## Action item
Below are records; reproduce exactly the lines from the one that has "(242, 199) = (329, 270): black" through the one that has "camera: 20 degrees left, 5 degrees down", ends included, and nothing more.

......

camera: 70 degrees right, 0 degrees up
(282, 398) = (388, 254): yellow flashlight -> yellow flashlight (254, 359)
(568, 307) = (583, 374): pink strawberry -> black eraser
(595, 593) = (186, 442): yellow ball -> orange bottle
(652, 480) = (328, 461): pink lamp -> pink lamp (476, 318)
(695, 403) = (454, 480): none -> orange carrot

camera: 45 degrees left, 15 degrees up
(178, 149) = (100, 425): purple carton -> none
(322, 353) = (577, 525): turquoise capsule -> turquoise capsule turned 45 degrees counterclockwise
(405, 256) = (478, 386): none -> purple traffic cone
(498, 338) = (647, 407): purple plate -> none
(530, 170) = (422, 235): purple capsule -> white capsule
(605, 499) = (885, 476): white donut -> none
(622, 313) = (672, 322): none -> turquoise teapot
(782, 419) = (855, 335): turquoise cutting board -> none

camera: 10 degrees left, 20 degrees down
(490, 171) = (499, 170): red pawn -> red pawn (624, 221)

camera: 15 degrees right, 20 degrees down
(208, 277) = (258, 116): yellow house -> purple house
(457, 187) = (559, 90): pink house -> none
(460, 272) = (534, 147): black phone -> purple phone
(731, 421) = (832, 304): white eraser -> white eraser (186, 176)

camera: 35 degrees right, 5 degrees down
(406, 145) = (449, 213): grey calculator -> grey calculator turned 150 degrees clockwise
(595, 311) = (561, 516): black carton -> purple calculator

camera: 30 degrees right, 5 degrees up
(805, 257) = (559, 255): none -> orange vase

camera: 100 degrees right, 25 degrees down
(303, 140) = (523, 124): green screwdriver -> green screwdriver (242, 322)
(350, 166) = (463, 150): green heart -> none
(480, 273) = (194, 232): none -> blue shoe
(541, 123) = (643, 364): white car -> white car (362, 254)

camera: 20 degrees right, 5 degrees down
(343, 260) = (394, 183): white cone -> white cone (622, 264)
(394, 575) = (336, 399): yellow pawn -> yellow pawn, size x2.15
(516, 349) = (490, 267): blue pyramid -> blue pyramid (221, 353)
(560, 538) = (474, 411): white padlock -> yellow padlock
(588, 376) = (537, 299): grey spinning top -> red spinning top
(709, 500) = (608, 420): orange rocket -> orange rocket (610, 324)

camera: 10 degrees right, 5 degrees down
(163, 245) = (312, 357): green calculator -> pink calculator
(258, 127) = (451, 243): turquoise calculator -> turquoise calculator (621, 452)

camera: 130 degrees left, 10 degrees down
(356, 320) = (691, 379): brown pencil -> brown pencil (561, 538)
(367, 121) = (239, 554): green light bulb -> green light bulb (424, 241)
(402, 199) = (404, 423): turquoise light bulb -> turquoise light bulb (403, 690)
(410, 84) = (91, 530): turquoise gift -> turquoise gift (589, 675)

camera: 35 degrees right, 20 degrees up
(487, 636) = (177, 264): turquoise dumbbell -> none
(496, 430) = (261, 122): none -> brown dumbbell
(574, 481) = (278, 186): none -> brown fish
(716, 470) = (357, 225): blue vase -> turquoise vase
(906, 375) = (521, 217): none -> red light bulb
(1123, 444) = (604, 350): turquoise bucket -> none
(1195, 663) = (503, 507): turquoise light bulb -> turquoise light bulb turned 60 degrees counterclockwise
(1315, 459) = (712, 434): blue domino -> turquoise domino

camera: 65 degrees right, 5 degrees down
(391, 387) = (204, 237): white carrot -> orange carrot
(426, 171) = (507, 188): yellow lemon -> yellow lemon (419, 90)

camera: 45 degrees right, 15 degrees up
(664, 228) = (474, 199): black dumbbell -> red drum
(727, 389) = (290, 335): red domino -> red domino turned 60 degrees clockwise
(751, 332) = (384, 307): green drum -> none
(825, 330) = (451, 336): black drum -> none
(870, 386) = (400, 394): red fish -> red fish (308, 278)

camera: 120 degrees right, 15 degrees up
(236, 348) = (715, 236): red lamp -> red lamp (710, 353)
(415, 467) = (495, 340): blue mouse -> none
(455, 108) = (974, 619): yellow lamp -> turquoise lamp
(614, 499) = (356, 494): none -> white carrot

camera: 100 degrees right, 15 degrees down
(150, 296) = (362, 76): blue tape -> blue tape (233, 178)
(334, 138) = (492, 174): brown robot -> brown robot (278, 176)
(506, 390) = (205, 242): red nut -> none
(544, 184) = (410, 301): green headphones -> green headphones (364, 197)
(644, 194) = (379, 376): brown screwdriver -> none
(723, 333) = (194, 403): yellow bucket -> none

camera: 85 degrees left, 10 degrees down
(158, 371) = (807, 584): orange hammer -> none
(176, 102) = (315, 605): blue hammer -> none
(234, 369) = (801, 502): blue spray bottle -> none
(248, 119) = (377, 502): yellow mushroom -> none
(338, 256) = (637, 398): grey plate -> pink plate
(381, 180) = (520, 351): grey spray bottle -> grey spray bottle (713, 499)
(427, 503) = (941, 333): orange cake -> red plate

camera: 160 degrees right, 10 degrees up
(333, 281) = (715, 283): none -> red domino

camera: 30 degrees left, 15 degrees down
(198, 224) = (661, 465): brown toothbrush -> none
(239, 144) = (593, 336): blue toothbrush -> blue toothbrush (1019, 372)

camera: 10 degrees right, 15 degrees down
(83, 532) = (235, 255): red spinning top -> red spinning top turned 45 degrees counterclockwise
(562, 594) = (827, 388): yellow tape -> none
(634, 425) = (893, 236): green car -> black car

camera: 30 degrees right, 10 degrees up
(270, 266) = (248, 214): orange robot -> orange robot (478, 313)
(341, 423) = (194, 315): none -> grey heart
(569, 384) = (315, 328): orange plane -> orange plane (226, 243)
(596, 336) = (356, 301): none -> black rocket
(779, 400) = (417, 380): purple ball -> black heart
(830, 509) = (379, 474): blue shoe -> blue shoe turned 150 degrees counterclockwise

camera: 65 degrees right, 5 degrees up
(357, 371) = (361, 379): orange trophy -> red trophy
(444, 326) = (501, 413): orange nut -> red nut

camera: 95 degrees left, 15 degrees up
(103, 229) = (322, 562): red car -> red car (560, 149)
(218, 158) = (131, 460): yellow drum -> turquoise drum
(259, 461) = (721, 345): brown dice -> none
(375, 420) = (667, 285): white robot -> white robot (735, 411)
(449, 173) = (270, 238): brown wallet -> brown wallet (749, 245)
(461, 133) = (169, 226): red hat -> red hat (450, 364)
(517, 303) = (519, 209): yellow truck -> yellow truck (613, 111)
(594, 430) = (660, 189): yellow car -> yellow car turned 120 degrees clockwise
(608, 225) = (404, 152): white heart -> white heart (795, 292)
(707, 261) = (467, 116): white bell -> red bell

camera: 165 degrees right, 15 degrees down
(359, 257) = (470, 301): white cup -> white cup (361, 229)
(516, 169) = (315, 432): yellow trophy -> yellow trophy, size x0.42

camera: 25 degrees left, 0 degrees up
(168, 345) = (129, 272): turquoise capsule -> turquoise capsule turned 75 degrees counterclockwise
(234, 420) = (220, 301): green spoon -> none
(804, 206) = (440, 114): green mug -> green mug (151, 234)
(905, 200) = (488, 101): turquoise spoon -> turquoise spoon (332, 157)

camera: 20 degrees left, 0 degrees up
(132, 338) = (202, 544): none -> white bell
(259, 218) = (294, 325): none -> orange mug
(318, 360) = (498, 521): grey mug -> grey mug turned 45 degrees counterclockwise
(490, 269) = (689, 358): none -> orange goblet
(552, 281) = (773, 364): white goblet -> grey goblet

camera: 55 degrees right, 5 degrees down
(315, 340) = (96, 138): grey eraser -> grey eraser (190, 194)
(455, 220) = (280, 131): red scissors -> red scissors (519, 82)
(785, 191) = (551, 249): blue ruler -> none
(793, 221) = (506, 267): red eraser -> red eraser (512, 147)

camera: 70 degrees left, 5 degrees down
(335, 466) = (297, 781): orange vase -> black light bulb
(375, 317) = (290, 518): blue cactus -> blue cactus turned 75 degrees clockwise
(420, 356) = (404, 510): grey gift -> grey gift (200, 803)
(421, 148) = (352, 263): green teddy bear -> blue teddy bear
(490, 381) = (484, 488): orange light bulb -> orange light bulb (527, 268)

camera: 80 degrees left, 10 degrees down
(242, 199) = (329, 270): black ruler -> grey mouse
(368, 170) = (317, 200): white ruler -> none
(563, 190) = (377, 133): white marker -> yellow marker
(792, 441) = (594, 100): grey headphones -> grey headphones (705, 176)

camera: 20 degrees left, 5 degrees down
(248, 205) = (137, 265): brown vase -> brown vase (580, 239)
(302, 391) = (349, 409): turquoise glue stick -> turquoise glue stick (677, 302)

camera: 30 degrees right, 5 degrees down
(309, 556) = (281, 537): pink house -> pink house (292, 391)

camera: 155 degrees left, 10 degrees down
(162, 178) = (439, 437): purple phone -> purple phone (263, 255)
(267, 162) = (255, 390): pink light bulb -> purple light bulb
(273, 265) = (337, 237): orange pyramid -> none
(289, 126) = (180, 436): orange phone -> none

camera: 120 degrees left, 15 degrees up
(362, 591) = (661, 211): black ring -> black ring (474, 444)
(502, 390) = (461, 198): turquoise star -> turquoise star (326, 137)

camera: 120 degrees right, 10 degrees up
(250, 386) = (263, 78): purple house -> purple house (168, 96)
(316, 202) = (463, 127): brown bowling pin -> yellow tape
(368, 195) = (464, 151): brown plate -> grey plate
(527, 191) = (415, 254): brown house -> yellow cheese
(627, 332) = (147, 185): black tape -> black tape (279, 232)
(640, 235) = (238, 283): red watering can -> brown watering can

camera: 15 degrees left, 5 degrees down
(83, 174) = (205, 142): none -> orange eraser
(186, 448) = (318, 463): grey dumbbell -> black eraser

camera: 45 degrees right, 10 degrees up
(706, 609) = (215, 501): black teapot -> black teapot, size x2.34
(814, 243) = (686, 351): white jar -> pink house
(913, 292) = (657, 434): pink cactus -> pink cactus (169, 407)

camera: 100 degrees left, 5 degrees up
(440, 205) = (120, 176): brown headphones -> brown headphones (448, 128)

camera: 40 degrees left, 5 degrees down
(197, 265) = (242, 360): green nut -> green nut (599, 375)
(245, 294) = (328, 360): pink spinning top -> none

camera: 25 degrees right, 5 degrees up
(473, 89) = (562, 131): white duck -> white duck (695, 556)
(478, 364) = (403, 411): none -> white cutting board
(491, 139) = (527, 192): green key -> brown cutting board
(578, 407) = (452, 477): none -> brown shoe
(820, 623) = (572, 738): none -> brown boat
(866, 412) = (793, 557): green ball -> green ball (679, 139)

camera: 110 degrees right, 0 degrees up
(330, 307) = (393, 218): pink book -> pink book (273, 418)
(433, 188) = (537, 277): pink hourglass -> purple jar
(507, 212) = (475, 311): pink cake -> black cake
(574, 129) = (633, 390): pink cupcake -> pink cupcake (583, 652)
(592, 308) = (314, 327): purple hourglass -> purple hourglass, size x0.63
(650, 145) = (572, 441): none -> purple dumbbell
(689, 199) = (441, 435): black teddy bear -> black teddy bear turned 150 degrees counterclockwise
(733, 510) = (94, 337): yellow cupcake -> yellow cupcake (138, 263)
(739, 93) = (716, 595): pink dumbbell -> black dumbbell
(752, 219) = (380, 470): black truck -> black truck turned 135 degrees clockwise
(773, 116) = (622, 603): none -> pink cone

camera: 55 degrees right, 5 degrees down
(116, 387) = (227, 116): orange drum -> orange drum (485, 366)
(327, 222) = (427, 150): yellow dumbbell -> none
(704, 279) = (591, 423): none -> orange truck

......

## Exercise solution
(242, 199) = (329, 270): black ruler -> grey mouse
(368, 170) = (317, 200): white ruler -> none
(563, 190) = (377, 133): white marker -> yellow marker
(792, 441) = (594, 100): grey headphones -> grey headphones (705, 176)

camera: 20 degrees left, 5 degrees down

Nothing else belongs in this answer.